What is being asked: Retype only what runs from the line with "R5: 150 (n20, n24) -> 470 (n20, n24)" through the end of the entries, exactly and in full, but omit any picture you find.
----- Exercise inputs -----
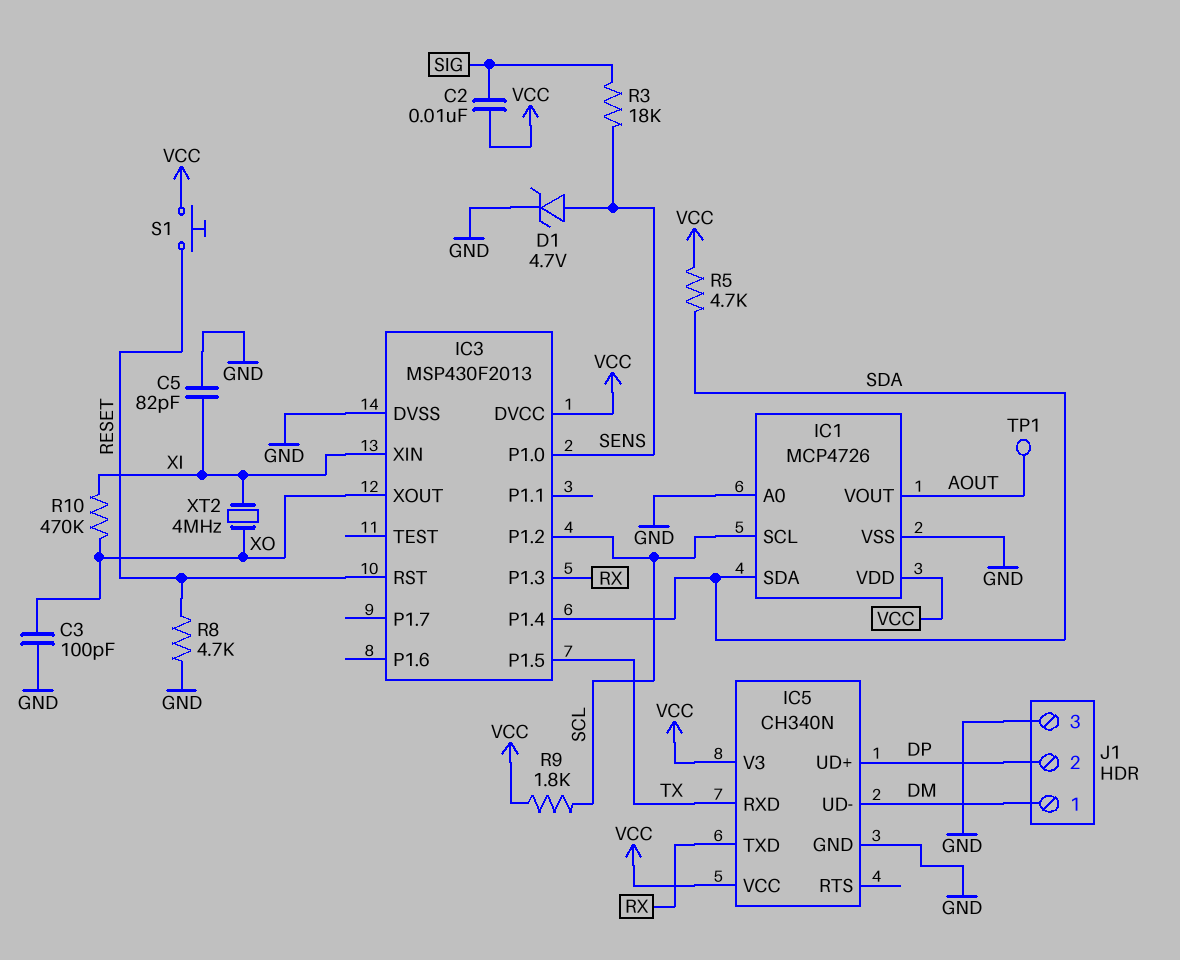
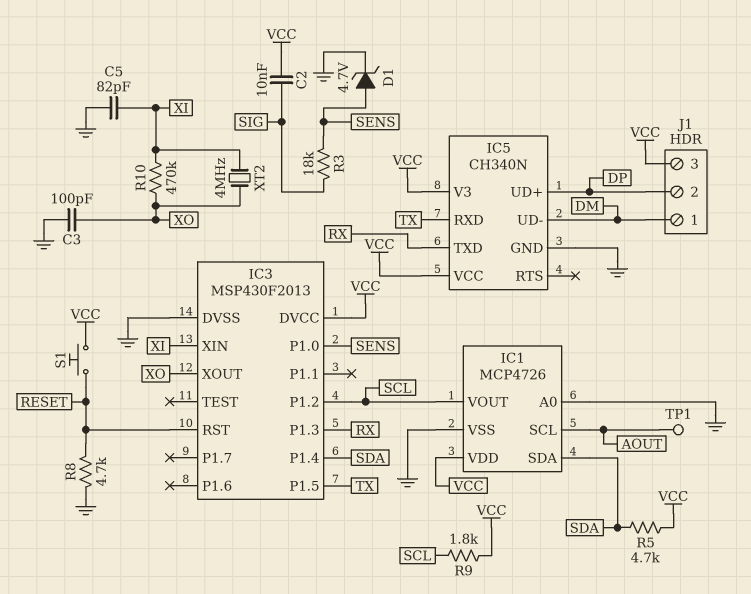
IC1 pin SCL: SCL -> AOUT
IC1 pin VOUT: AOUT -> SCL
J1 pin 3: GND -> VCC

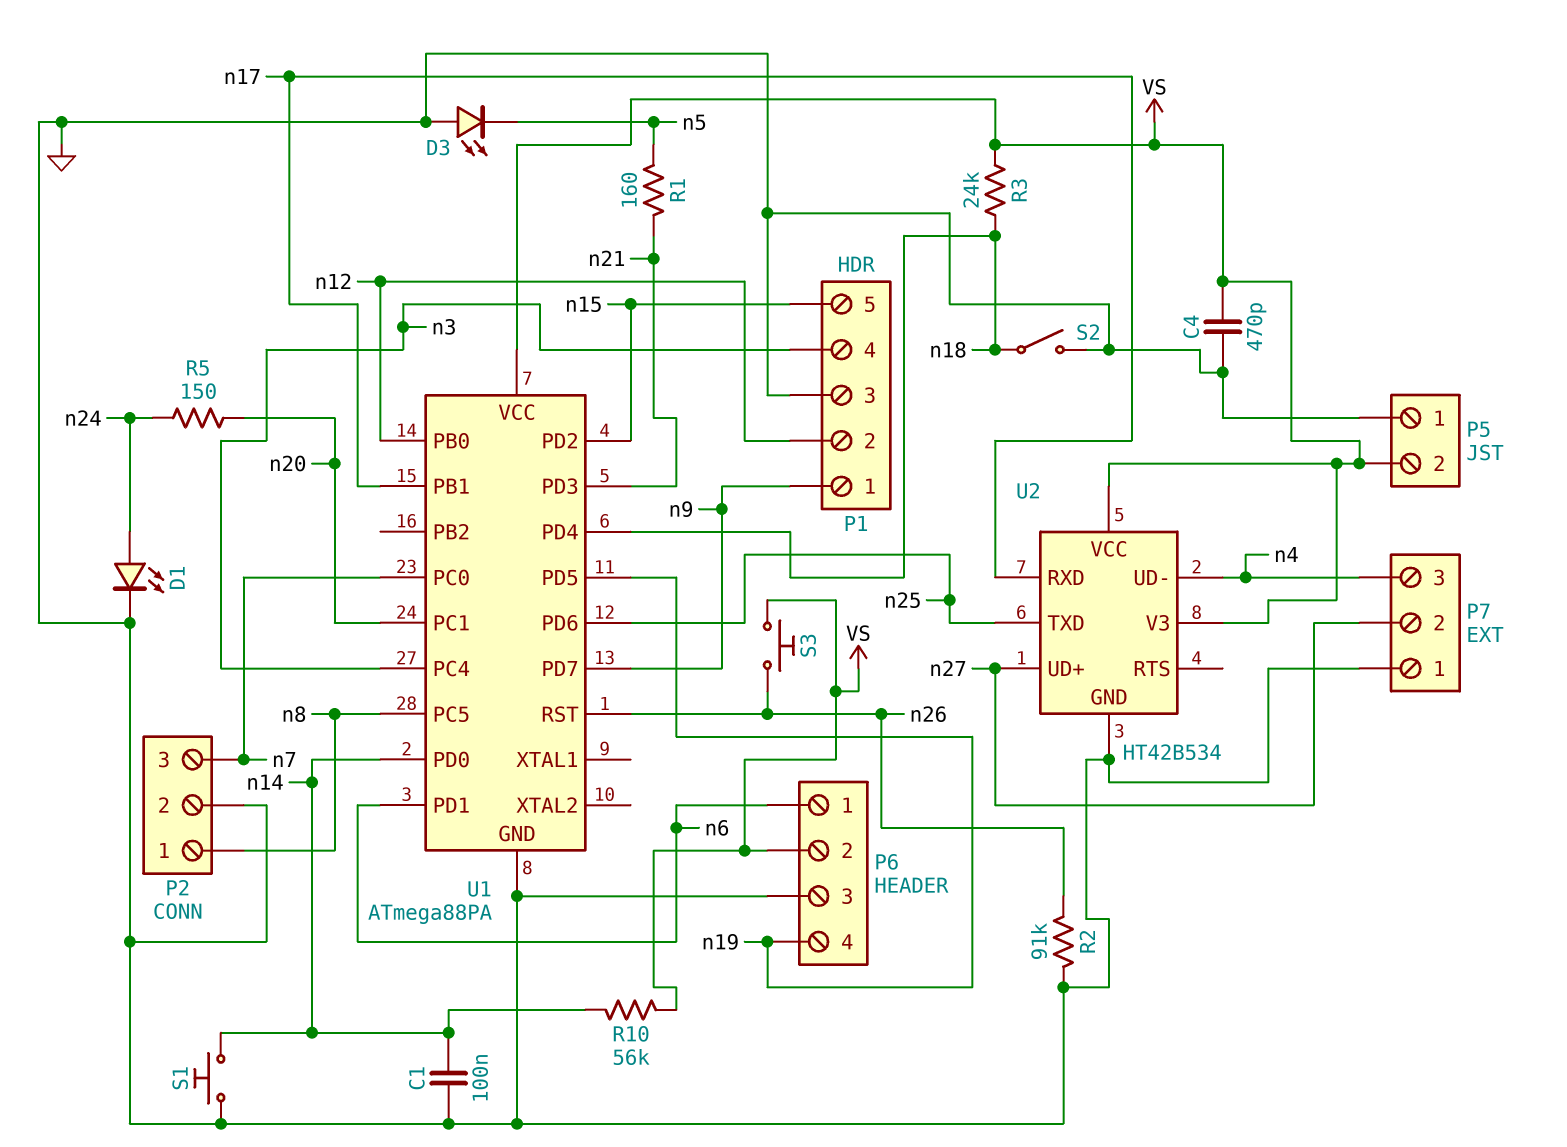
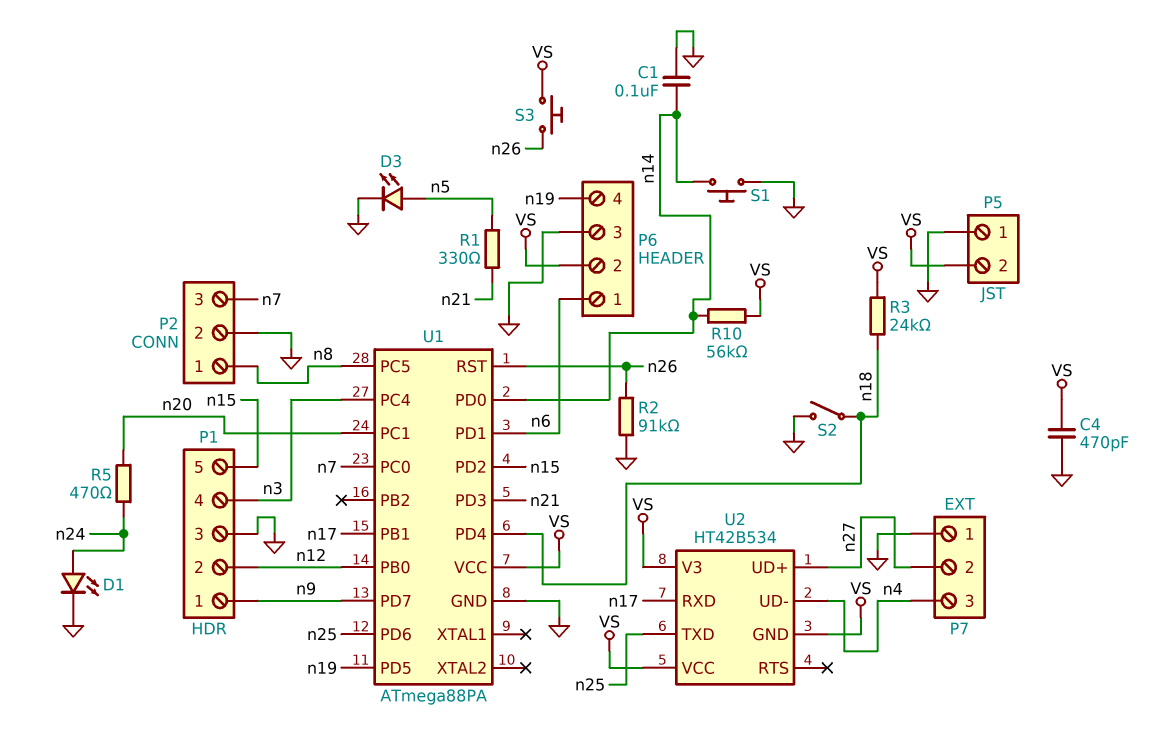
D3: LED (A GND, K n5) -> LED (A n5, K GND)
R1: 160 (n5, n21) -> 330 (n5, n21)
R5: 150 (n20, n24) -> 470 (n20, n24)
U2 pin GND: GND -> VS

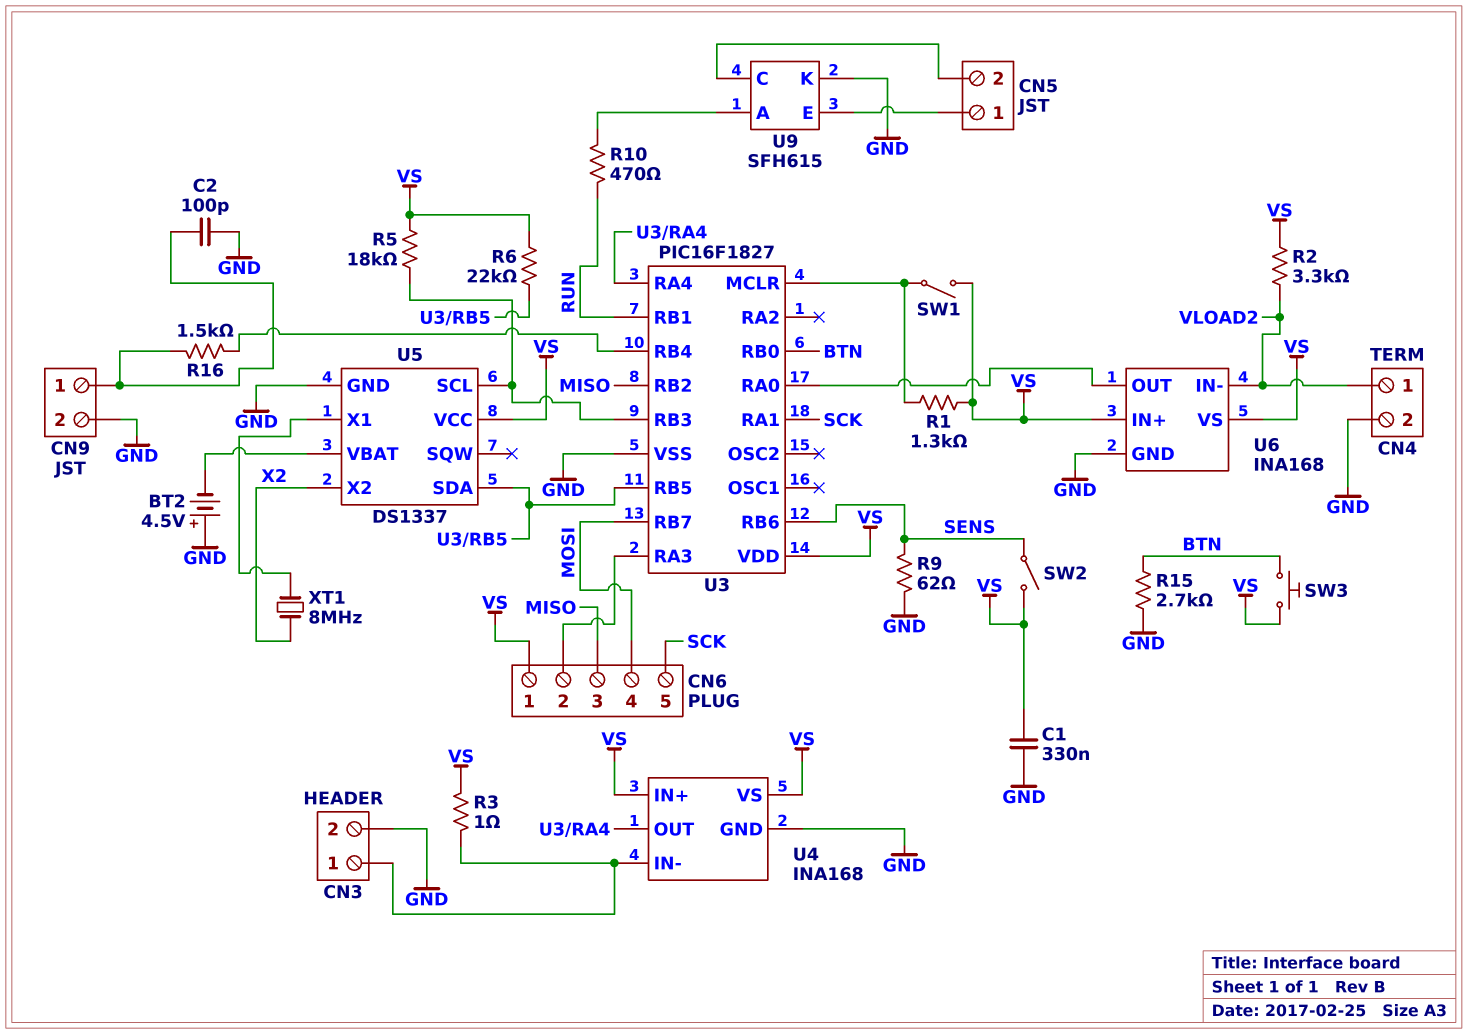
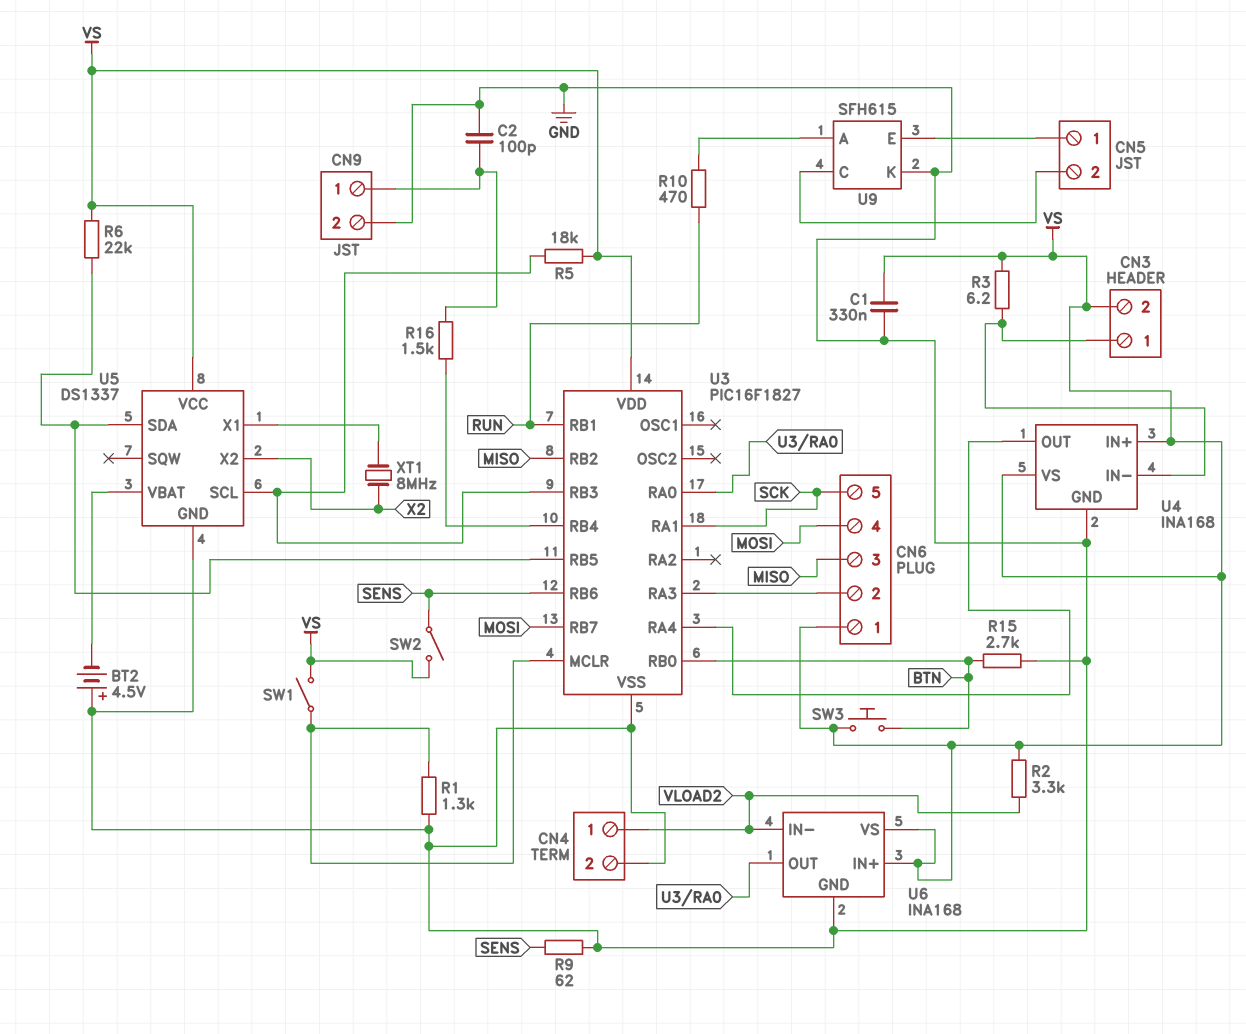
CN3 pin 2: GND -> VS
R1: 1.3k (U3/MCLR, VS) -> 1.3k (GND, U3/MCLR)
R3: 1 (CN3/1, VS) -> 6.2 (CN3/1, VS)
-----
Your solution:
R5: 150 (n20, n24) -> 470 (n20, n24)
U2 pin GND: GND -> VS

CN3 pin 2: GND -> VS
R1: 1.3k (U3/MCLR, VS) -> 1.3k (GND, U3/MCLR)
R3: 1 (CN3/1, VS) -> 6.2 (CN3/1, VS)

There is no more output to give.